WORK TO COMPLETE: Please output every line of the material below verbatim, character for character. Leave the pictures out.

INPUT RECORDS:
^^^^^^^^^^^^^^^^

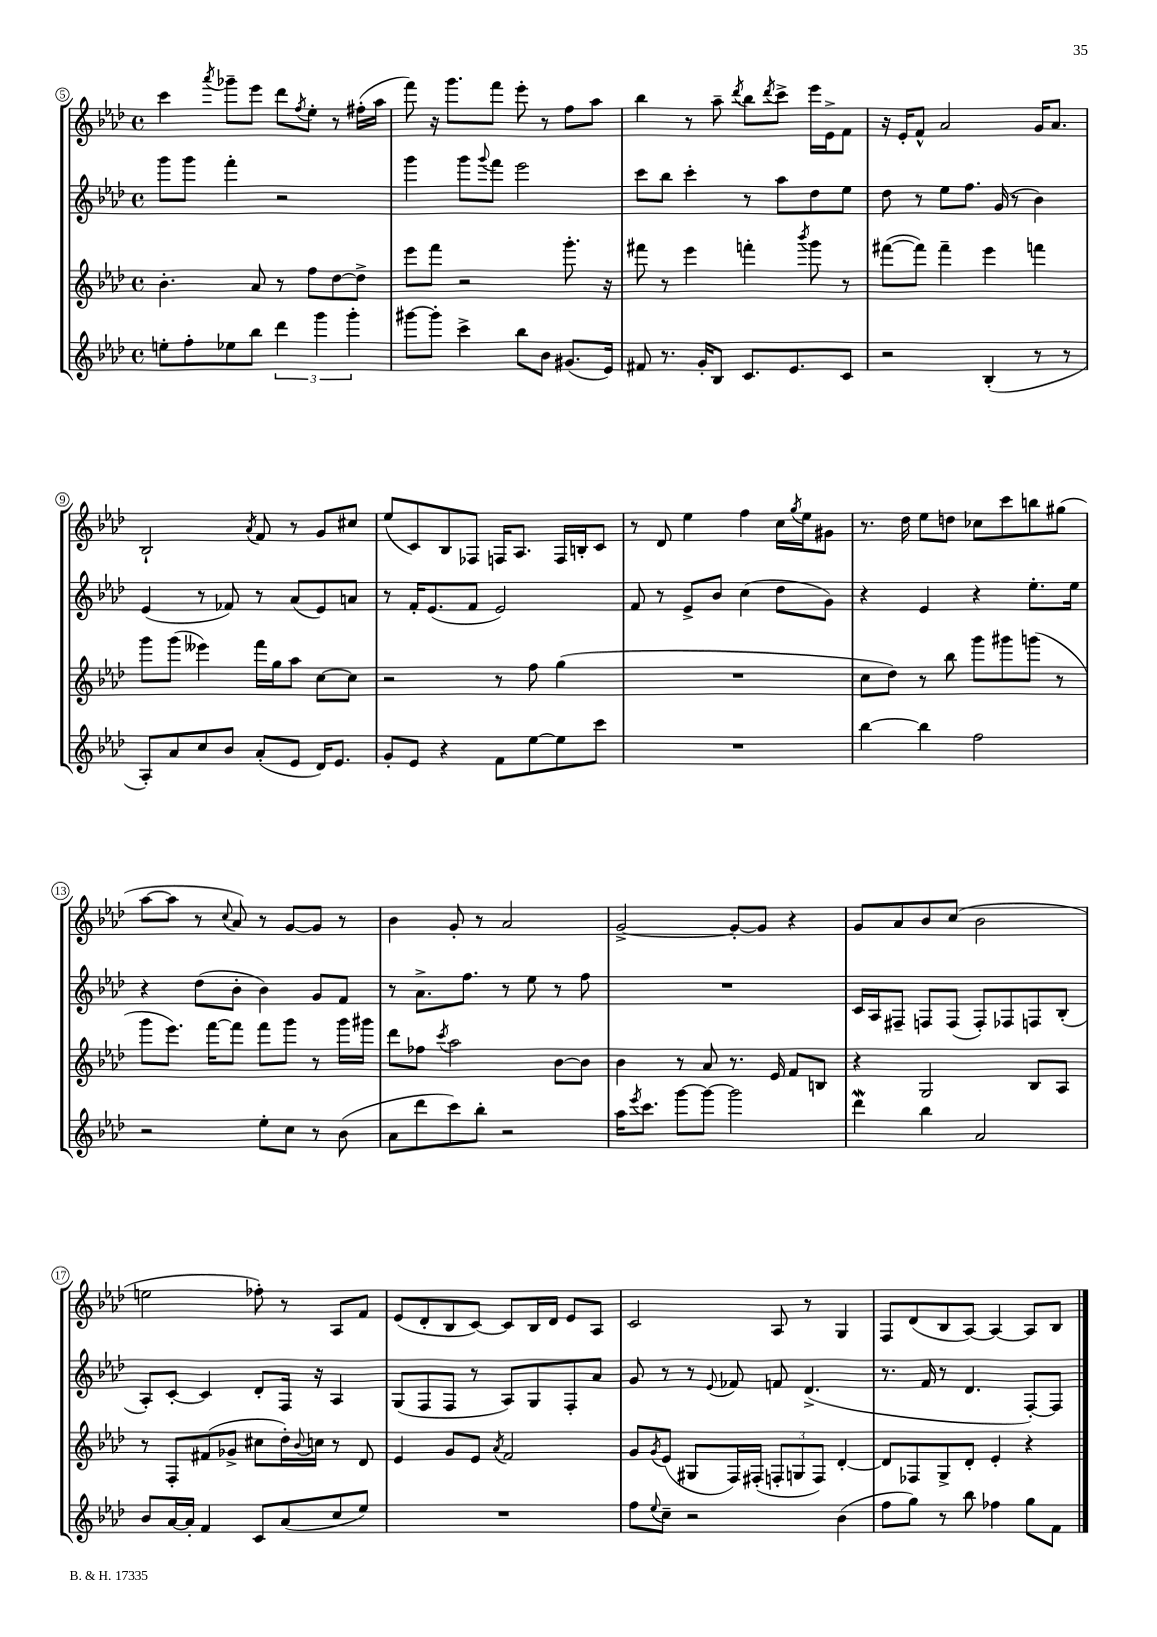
<<
\new StaffGroup <<
\new Staff = "s0" {
    \clef treble \key aes \major \defaultTimeSignature \time 4/4
    c'''4 \acciaccatura { aes'''8 } ges'''8-- ees'''8 des'''8 \acciaccatura { f''8 } ees''8-. r8 fis''16-.( aes''16 |
    f'''8) r16 g'''8. f'''8 ees'''8-. r8 f''8 aes''8 |
    bes''4 r8 aes''8-- \acciaccatura { des'''8 } bes''8 \acciaccatura { des'''8 } c'''8-> ees'''16 ees'16-> f'8 |
    r16 ees'16-. f'8-^ aes'2 g'16 aes'8. |
    bes2-! \acciaccatura { aes'8 } f'8 r8 g'8 cis''8 |
    ees''8( c'8) bes8 fes8 f16 aes8. f16 b16-. c'8 |
    r8 des'8 ees''4 f''4 c''16 \acciaccatura { g''8 } ees''16 gis'8 |
    r8. des''16 ees''8 d''8 ces''8 c'''8 b''8 gis''8( |
    aes''8~ aes''8 r8 \appoggiatura { c''8 } aes'8) r8 g'8~ g'8 r8 |
    bes'4 g'8-. r8 aes'2 |
    g'2~-> g'8~-. g'8 r4 |
    g'8 aes'8 bes'8 c''8( bes'2 |
    e''2 fes''8-.) r8 aes8 f'8 |
    ees'8( des'8-. bes8 c'8~) c'8 bes16 des'16 ees'8 aes8 |
    c'2 aes8 r8 g4 |
    f8 des'8( bes8 aes8~) aes4~ aes8 bes8 \bar "|." |
}
\new Staff = "s1" {
    \clef treble \key aes \major \defaultTimeSignature \time 4/4
    g'''8 g'''8 f'''4-. r2 |
    g'''4 g'''8 \appoggiatura { g'''8 } f'''8 ees'''2 |
    c'''8 bes''8 c'''4-. r8 aes''8 des''8 ees''8 |
    des''8 r8 ees''8 f''8. g'16( r8 bes'4) |
    ees'4( r8 fes'8) r8 aes'8( ees'8) a'8 |
    r8 f'16-. ees'8.( f'8 ees'2) |
    f'8 r8 ees'8-> bes'8 c''4( des''8 g'8) |
    r4 ees'4 r4 ees''8.-. ees''16 |
    r4 des''8( bes'8-. bes'4) g'8 f'8 |
    r8 aes'8.-> f''8. r8 ees''8 r8 f''8 |
    R1 |
    c'16 aes16 fis8-- f8 f8( f8-.) fes8 f8 bes8-.( |
    aes8-.) c'8~-. c'4 des'8-. f16 r16 aes4 |
    g8( f8 f8 r8 aes8) g8 f8-. aes'8 |
    g'8 r8 r8 \appoggiatura { ees'8 } fes'8 f'8 des'4.->( |
    r8. f'16 r8 des'4. f8~-.) f8 \bar "|." |
}
\new Staff = "s2" {
    \clef treble \key aes \major \defaultTimeSignature \time 4/4
    bes'4.-. aes'8 r8 f''8 des''8~ des''8-> |
    ees'''8 f'''8 r2 g'''8.-. r16 |
    fis'''8 r8 ees'''4 f'''4-. \acciaccatura { bes'''8 } g'''8 r8 |
    fis'''8~( fis'''8) fis'''4-- ees'''4 f'''4 |
    g'''8 g'''8( eeses'''4) f'''16 g''16 aes''8 c''8~ c''8 |
    r2 r8 f''8 g''4( |
    R1 |
    c''8 des''8) r8 bes''8 g'''8 gis'''8 g'''8( r8 |
    g'''8 ees'''8.) f'''16~ f'''8 f'''8 g'''8 r8 g'''16 gis'''16 |
    des'''8 fes''8 \acciaccatura { c'''8 } aes''2 bes'8~ bes'8 |
    bes'4 r8 aes'8 r8. ees'16 f'8 b8 |
    r4 g2 bes8 aes8 |
    r8 f8-. fis'8( ges'8-> cis''8 des''16-.) \appoggiatura { bes'8 } c''16 r8 des'8 |
    ees'4 g'8 ees'8 \acciaccatura { aes'8 } f'2 |
    g'8 \acciaccatura { g'8 } ees'8( gis8 f16) fis16-.( \tuplet 3/2 { f8-. g8 f8) } des'4~-. |
    des'8 fes8 g8-> des'8-. ees'4-. r4 \bar "|." |
}
\new Staff = "s3" {
    \clef treble \key aes \major \defaultTimeSignature \time 4/4
    e''8-. f''8-. ees''8 bes''8 \tuplet 3/2 { des'''4 g'''4 g'''4-. } |
    gis'''8~ gis'''8-. c'''4-> bes''8 bes'8 gis'8.( ees'16) |
    fis'8 r8. g'16-. bes8 c'8. ees'8. c'8 |
    r2 bes4-.( r8 r8 |
    aes8-.) aes'8 c''8 bes'8 aes'8-.( ees'8 des'16) ees'8. |
    g'8-. ees'8 r4 f'8 ees''8~ ees''8 c'''8 |
    R1 |
    bes''4~ bes''4 f''2 |
    r2 ees''8-. c''8 r8 bes'8( |
    aes'8 des'''8 c'''8) bes''8-. r2 |
    aes''16 \acciaccatura { ees'''8 } c'''8. g'''8~ g'''8~ g'''2 |
    des'''4\mordent bes''4 aes'2 |
    bes'8 aes'16~ aes'16-. f'4 c'8 aes'8( c''8 ees''8) |
    R1 |
    f''8 \appoggiatura { ees''8 } c''8-- r2 bes'4( |
    f''8 g''8) r8 bes''8 fes''4 g''8 f'8 \bar "|." |
}
>>
>>
\layout { \context { \Score currentBarNumber = #5 \override BarNumber.stencil = #(make-stencil-circler 0.1 0.3 ly:text-interface::print) } }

^^^^^^^^^^^^^^^^

SOLUTION FOR THIS PROBLEM:
<<
\new StaffGroup <<
\new Staff = "s0" {
    \clef treble \key aes \major \defaultTimeSignature \time 4/4
    c'''4 \acciaccatura { aes'''8 } ges'''8-- ees'''8 des'''8 \acciaccatura { f''8 } ees''8-. r8 fis''16-.( aes''16 |
    f'''8) r16 g'''8. f'''8 ees'''8-. r8 f''8 aes''8 |
    bes''4 r8 aes''8-- \acciaccatura { des'''8 } bes''8 \acciaccatura { des'''8 } c'''8-> ees'''16 ees'16-> f'8 |
    r16 ees'16-. f'8-^ aes'2 g'16 aes'8. |
    bes2-! \acciaccatura { aes'8 } f'8 r8 g'8 cis''8 |
    ees''8( c'8) bes8 fes8 f16 aes8. f16 b16-. c'8 |
    r8 des'8 ees''4 f''4 c''16 \acciaccatura { g''8 } ees''16 gis'8 |
    r8. des''16 ees''8 d''8 ces''8 c'''8 b''8 gis''8( |
    aes''8~ aes''8 r8 \appoggiatura { c''8 } aes'8) r8 g'8~ g'8 r8 |
    bes'4 g'8-. r8 aes'2 |
    g'2~-> g'8~-. g'8 r4 |
    g'8 aes'8 bes'8 c''8( bes'2 |
    e''2 fes''8-.) r8 aes8 f'8 |
    ees'8( des'8-. bes8 c'8~) c'8 bes16 des'16 ees'8 aes8 |
    c'2 aes8 r8 g4 |
    f8 des'8( bes8 aes8~) aes4~ aes8 bes8 \bar "|." |
}
\new Staff = "s1" {
    \clef treble \key aes \major \defaultTimeSignature \time 4/4
    g'''8 g'''8 f'''4-. r2 |
    g'''4 g'''8 \appoggiatura { g'''8 } f'''8 ees'''2 |
    c'''8 bes''8 c'''4-. r8 aes''8 des''8 ees''8 |
    des''8 r8 ees''8 f''8. g'16( r8 bes'4) |
    ees'4( r8 fes'8) r8 aes'8( ees'8) a'8 |
    r8 f'16-. ees'8.( f'8 ees'2) |
    f'8 r8 ees'8-> bes'8 c''4( des''8 g'8) |
    r4 ees'4 r4 ees''8.-. ees''16 |
    r4 des''8( bes'8-. bes'4) g'8 f'8 |
    r8 aes'8.-> f''8. r8 ees''8 r8 f''8 |
    R1 |
    c'16 aes16 fis8-- f8 f8( f8-.) fes8 f8 bes8-.( |
    aes8-.) c'8~-. c'4 des'8-. f16 r16 aes4 |
    g8( f8 f8 r8 aes8) g8 f8-. aes'8 |
    g'8 r8 r8 \appoggiatura { ees'8 } fes'8 f'8 des'4.->( |
    r8. f'16 r8 des'4. f8~-.) f8 \bar "|." |
}
\new Staff = "s2" {
    \clef treble \key aes \major \defaultTimeSignature \time 4/4
    bes'4.-. aes'8 r8 f''8 des''8~ des''8-> |
    ees'''8 f'''8 r2 g'''8.-. r16 |
    fis'''8 r8 ees'''4 f'''4-. \acciaccatura { bes'''8 } g'''8 r8 |
    fis'''8~( fis'''8) fis'''4-- ees'''4 f'''4 |
    g'''8 g'''8( eeses'''4) f'''16 g''16 aes''8 c''8~ c''8 |
    r2 r8 f''8 g''4( |
    R1 |
    c''8 des''8) r8 bes''8 g'''8 gis'''8 g'''8( r8 |
    g'''8 ees'''8.) f'''16~ f'''8 f'''8 g'''8 r8 g'''16 gis'''16 |
    des'''8 fes''8 \acciaccatura { c'''8 } aes''2 bes'8~ bes'8 |
    bes'4 r8 aes'8 r8. ees'16 f'8 b8 |
    r4 g2 bes8 aes8 |
    r8 f8-. fis'8( ges'8-> cis''8 des''16-.) \appoggiatura { bes'8 } c''16 r8 des'8 |
    ees'4 g'8 ees'8 \acciaccatura { aes'8 } f'2 |
    g'8 \acciaccatura { g'8 } ees'8( gis8 f16) fis16-.( \tuplet 3/2 { f8-. g8 f8) } des'4~-. |
    des'8 fes8 g8-> des'8-. ees'4-. r4 \bar "|." |
}
\new Staff = "s3" {
    \clef treble \key aes \major \defaultTimeSignature \time 4/4
    e''8-. f''8-. ees''8 bes''8 \tuplet 3/2 { des'''4 g'''4 g'''4-. } |
    gis'''8~ gis'''8-. c'''4-> bes''8 bes'8 gis'8.( ees'16) |
    fis'8 r8. g'16-. bes8 c'8. ees'8. c'8 |
    r2 bes4-.( r8 r8 |
    aes8-.) aes'8 c''8 bes'8 aes'8-.( ees'8 des'16) ees'8. |
    g'8-. ees'8 r4 f'8 ees''8~ ees''8 c'''8 |
    R1 |
    bes''4~ bes''4 f''2 |
    r2 ees''8-. c''8 r8 bes'8( |
    aes'8 des'''8 c'''8) bes''8-. r2 |
    aes''16 \acciaccatura { ees'''8 } c'''8. g'''8~ g'''8~ g'''2 |
    des'''4\mordent bes''4 aes'2 |
    bes'8 aes'16~ aes'16-. f'4 c'8 aes'8( c''8 ees''8) |
    R1 |
    f''8 \appoggiatura { ees''8 } c''8-- r2 bes'4( |
    f''8 g''8) r8 bes''8 fes''4 g''8 f'8 \bar "|." |
}
>>
>>
\layout { \context { \Score currentBarNumber = #5 \override BarNumber.stencil = #(make-stencil-circler 0.1 0.3 ly:text-interface::print) } }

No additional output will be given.